§ Problem requirements: Look through the records below for the line with "grey nut [299,92,343,140]". Return that line and each one after it up to and including the line with "none -> yellow", exactly.
*** Input data Section Begins ***
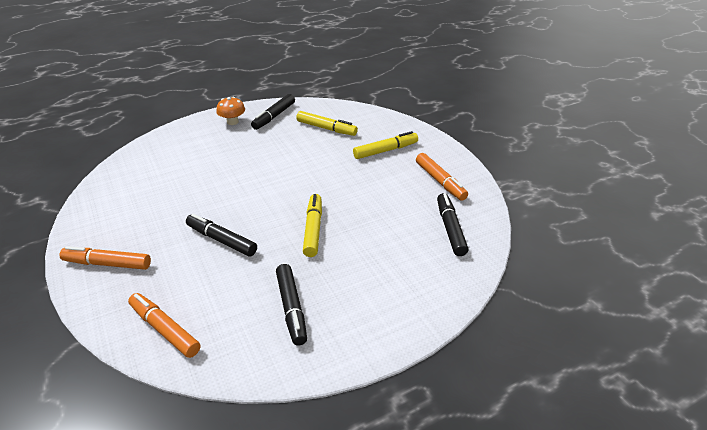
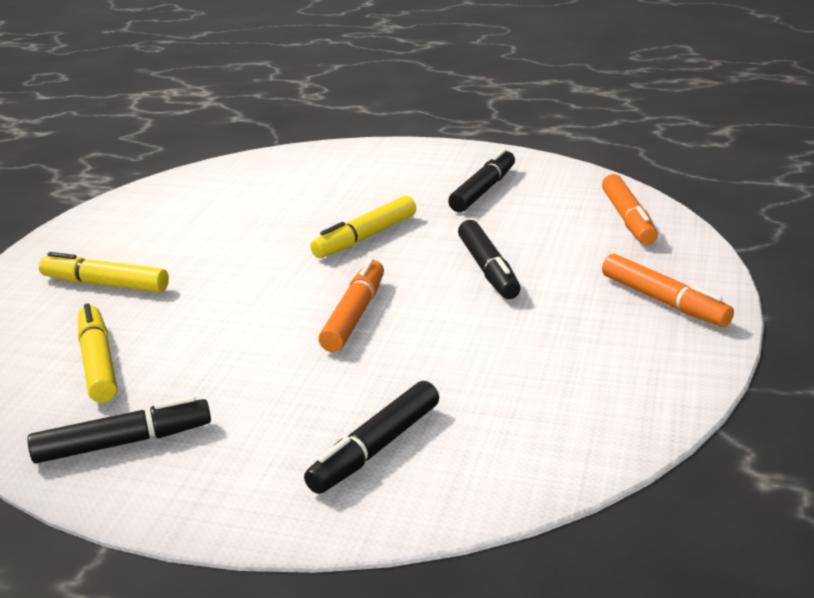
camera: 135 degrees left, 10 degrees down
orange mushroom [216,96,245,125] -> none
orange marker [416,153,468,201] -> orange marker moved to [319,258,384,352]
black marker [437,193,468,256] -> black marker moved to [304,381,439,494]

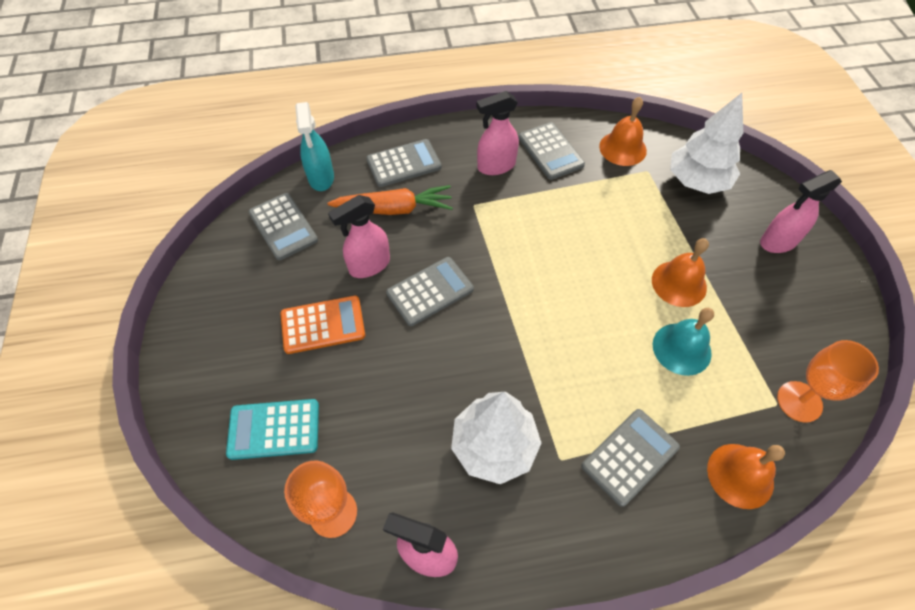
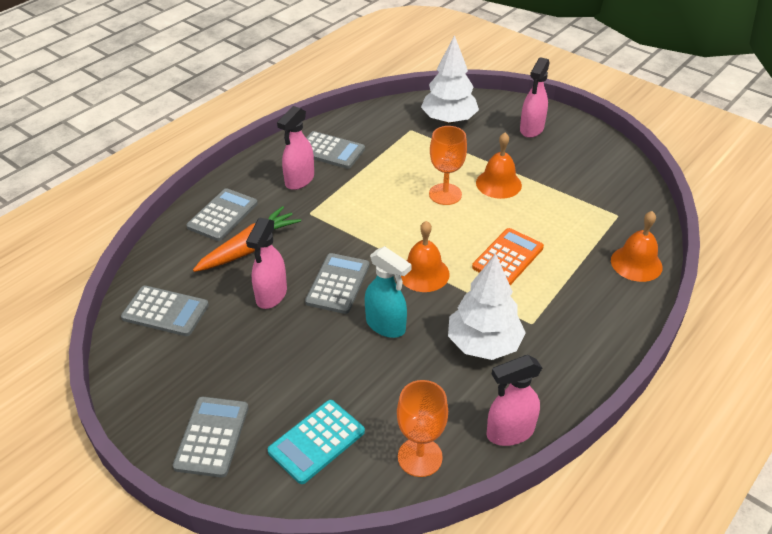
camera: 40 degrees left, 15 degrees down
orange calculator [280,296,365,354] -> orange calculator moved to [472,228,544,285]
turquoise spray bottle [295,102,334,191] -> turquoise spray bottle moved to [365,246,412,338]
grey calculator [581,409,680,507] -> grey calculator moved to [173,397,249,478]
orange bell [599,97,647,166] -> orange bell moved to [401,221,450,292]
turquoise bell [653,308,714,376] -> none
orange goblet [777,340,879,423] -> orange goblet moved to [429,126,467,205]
*** Input data Section Ends ***
*** Input data Section Begins ***
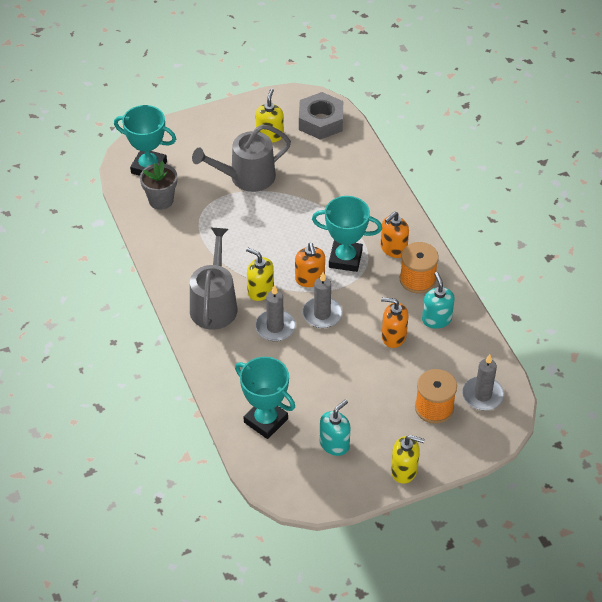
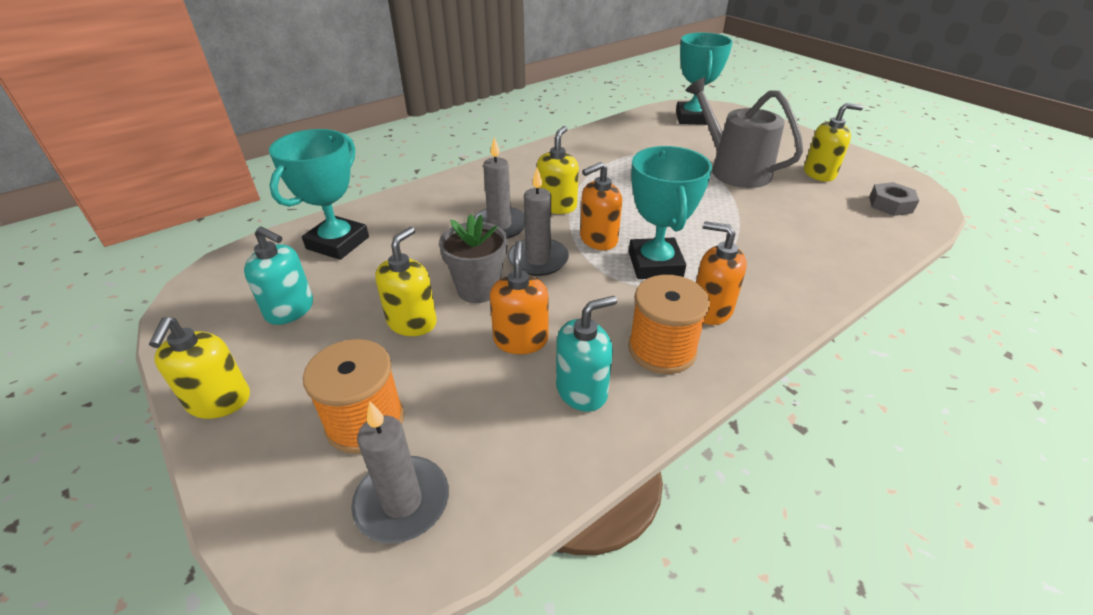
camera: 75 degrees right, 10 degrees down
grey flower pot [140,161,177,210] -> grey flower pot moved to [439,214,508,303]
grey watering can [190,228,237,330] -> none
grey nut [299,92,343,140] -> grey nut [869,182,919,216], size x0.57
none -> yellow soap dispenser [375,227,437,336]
*** Input data Section Ends ***
*** Input data Section Begins ***
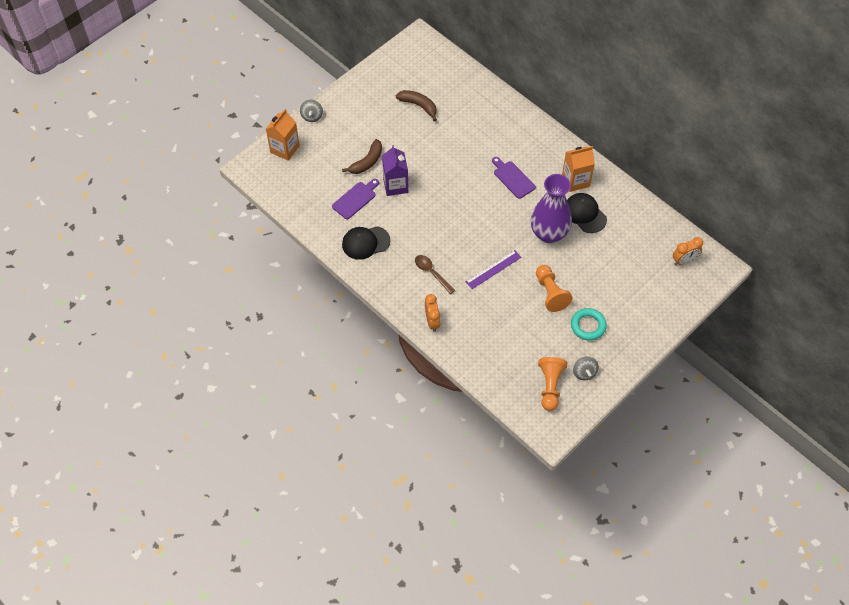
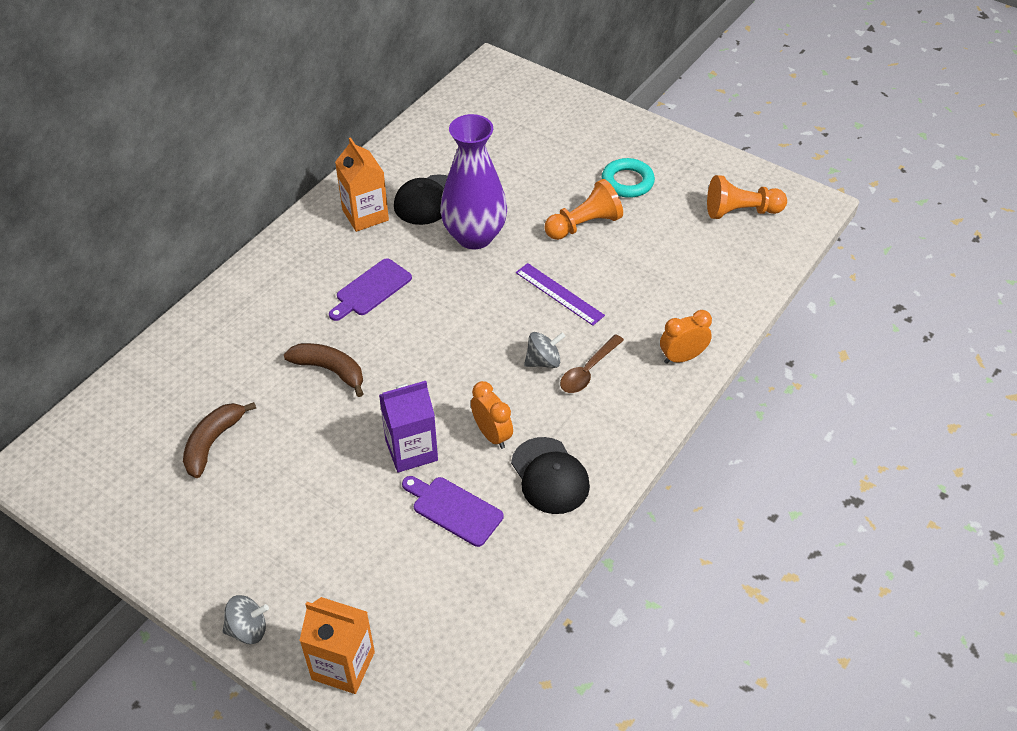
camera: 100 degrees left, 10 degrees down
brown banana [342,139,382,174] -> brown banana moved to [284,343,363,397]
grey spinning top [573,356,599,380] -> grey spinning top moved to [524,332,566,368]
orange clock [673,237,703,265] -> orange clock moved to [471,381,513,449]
*** Input data Section Ends ***
§ Finished task:
grey nut [299,92,343,140] -> grey nut [869,182,919,216], size x0.57
none -> yellow soap dispenser [375,227,437,336]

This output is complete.